Exercise requirements: Look through the entries below and extract exactly the lines from the one containing "U207 pin in+: n26 -> n25" through the one containing "C4: 22uF (plus", ends included.

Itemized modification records
╔══

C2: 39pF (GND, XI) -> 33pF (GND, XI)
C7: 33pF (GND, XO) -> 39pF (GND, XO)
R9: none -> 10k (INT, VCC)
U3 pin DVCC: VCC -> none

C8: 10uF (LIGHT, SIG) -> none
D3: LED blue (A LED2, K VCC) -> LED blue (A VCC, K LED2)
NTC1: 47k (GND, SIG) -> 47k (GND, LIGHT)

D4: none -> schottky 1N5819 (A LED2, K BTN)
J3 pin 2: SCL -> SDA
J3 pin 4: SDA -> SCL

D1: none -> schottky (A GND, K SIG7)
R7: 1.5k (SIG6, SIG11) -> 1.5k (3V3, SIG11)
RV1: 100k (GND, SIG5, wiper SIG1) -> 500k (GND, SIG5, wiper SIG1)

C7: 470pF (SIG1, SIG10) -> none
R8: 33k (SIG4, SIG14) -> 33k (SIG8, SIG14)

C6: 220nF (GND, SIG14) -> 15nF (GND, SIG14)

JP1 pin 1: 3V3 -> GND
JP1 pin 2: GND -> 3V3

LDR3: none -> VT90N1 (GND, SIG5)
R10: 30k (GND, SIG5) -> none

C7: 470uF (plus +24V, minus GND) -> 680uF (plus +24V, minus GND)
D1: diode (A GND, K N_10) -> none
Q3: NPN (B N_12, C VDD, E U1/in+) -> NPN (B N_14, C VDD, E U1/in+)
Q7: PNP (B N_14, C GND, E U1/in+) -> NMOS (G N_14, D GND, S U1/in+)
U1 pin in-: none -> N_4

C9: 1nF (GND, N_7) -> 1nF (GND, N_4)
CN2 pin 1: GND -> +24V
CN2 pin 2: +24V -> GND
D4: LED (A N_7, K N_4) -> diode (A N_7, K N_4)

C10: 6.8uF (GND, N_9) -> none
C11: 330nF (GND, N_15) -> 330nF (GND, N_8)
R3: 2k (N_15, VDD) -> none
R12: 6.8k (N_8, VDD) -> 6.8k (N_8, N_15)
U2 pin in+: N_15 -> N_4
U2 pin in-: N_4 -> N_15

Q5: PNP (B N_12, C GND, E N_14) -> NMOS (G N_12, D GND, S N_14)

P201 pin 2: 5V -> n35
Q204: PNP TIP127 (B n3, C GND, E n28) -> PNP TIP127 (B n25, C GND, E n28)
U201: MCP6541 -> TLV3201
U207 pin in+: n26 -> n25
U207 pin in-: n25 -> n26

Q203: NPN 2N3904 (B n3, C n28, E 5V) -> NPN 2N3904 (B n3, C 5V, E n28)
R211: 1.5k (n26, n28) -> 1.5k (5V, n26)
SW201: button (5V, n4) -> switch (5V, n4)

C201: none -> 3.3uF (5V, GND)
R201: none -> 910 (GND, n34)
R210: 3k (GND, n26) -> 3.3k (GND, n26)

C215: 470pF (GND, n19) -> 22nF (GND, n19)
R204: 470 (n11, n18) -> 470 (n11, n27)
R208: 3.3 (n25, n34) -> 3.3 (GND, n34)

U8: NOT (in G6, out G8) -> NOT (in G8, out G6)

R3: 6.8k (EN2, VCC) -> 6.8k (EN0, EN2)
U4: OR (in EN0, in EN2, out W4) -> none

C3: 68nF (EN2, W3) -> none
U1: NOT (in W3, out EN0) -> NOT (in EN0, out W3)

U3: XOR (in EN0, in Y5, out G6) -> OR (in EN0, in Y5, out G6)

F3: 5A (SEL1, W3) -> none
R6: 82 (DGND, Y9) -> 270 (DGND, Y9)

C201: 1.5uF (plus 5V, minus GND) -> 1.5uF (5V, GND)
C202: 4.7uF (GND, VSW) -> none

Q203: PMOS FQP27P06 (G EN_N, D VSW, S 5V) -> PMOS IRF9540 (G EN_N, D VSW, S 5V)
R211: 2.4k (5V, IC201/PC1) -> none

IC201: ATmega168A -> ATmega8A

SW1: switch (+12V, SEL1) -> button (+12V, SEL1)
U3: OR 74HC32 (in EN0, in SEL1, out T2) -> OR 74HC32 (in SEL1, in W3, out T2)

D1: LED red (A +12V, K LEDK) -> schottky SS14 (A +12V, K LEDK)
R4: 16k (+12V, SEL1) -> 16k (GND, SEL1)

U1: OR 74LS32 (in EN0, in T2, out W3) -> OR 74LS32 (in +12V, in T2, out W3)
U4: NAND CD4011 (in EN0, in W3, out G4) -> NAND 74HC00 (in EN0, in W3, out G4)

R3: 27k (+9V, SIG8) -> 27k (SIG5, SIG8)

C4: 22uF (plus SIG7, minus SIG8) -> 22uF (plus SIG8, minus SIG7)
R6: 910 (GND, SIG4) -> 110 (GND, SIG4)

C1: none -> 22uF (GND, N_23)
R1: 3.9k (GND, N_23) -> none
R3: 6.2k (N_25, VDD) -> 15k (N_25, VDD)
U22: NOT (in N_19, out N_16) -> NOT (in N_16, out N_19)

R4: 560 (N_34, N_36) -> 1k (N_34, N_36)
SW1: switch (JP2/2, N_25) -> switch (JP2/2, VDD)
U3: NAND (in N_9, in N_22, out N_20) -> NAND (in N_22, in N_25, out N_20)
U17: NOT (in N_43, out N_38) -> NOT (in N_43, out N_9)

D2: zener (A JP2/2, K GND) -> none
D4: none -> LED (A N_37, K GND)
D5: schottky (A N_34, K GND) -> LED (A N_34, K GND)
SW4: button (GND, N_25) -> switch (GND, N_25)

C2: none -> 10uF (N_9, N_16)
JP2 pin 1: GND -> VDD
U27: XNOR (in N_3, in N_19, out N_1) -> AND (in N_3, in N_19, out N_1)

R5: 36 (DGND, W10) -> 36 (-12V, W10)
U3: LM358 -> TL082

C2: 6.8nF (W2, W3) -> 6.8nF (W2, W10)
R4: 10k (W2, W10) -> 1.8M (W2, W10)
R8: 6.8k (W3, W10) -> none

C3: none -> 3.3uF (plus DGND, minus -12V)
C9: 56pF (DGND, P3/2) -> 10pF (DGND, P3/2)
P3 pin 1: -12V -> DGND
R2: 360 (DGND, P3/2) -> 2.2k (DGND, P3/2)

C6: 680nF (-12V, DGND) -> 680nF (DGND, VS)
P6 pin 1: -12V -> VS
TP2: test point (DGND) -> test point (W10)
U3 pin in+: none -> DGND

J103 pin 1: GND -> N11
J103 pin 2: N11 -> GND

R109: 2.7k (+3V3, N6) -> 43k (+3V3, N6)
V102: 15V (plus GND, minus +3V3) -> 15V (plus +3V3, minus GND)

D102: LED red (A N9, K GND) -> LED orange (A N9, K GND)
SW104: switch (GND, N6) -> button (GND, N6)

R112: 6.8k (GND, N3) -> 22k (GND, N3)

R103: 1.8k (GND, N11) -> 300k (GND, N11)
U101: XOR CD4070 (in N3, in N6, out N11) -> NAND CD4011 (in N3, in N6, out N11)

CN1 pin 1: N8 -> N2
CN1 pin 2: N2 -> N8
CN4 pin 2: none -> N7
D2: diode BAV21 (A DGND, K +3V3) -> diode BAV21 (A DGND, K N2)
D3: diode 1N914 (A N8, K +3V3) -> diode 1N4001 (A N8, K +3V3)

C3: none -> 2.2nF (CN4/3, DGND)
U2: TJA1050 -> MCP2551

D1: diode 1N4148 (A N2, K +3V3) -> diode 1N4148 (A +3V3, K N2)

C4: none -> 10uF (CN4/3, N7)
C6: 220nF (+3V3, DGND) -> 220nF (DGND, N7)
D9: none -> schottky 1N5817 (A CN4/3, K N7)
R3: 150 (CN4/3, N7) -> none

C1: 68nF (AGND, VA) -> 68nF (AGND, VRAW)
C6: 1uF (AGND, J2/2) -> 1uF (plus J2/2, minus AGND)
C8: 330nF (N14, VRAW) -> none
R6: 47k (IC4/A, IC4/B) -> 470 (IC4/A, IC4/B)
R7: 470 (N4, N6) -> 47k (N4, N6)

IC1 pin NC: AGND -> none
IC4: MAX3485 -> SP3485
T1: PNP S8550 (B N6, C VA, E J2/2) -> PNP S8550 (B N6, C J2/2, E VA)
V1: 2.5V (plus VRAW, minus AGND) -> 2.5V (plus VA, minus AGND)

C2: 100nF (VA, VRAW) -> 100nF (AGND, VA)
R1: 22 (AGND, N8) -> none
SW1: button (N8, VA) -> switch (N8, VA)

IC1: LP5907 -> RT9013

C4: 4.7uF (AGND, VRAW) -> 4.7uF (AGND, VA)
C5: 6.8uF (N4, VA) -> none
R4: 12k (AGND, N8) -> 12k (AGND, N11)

╚══

Response below:
U207 pin in+: n26 -> n25
U207 pin in-: n25 -> n26

Q203: NPN 2N3904 (B n3, C n28, E 5V) -> NPN 2N3904 (B n3, C 5V, E n28)
R211: 1.5k (n26, n28) -> 1.5k (5V, n26)
SW201: button (5V, n4) -> switch (5V, n4)

C201: none -> 3.3uF (5V, GND)
R201: none -> 910 (GND, n34)
R210: 3k (GND, n26) -> 3.3k (GND, n26)

C215: 470pF (GND, n19) -> 22nF (GND, n19)
R204: 470 (n11, n18) -> 470 (n11, n27)
R208: 3.3 (n25, n34) -> 3.3 (GND, n34)

U8: NOT (in G6, out G8) -> NOT (in G8, out G6)

R3: 6.8k (EN2, VCC) -> 6.8k (EN0, EN2)
U4: OR (in EN0, in EN2, out W4) -> none

C3: 68nF (EN2, W3) -> none
U1: NOT (in W3, out EN0) -> NOT (in EN0, out W3)

U3: XOR (in EN0, in Y5, out G6) -> OR (in EN0, in Y5, out G6)

F3: 5A (SEL1, W3) -> none
R6: 82 (DGND, Y9) -> 270 (DGND, Y9)

C201: 1.5uF (plus 5V, minus GND) -> 1.5uF (5V, GND)
C202: 4.7uF (GND, VSW) -> none

Q203: PMOS FQP27P06 (G EN_N, D VSW, S 5V) -> PMOS IRF9540 (G EN_N, D VSW, S 5V)
R211: 2.4k (5V, IC201/PC1) -> none

IC201: ATmega168A -> ATmega8A

SW1: switch (+12V, SEL1) -> button (+12V, SEL1)
U3: OR 74HC32 (in EN0, in SEL1, out T2) -> OR 74HC32 (in SEL1, in W3, out T2)

D1: LED red (A +12V, K LEDK) -> schottky SS14 (A +12V, K LEDK)
R4: 16k (+12V, SEL1) -> 16k (GND, SEL1)

U1: OR 74LS32 (in EN0, in T2, out W3) -> OR 74LS32 (in +12V, in T2, out W3)
U4: NAND CD4011 (in EN0, in W3, out G4) -> NAND 74HC00 (in EN0, in W3, out G4)

R3: 27k (+9V, SIG8) -> 27k (SIG5, SIG8)

C4: 22uF (plus SIG7, minus SIG8) -> 22uF (plus SIG8, minus SIG7)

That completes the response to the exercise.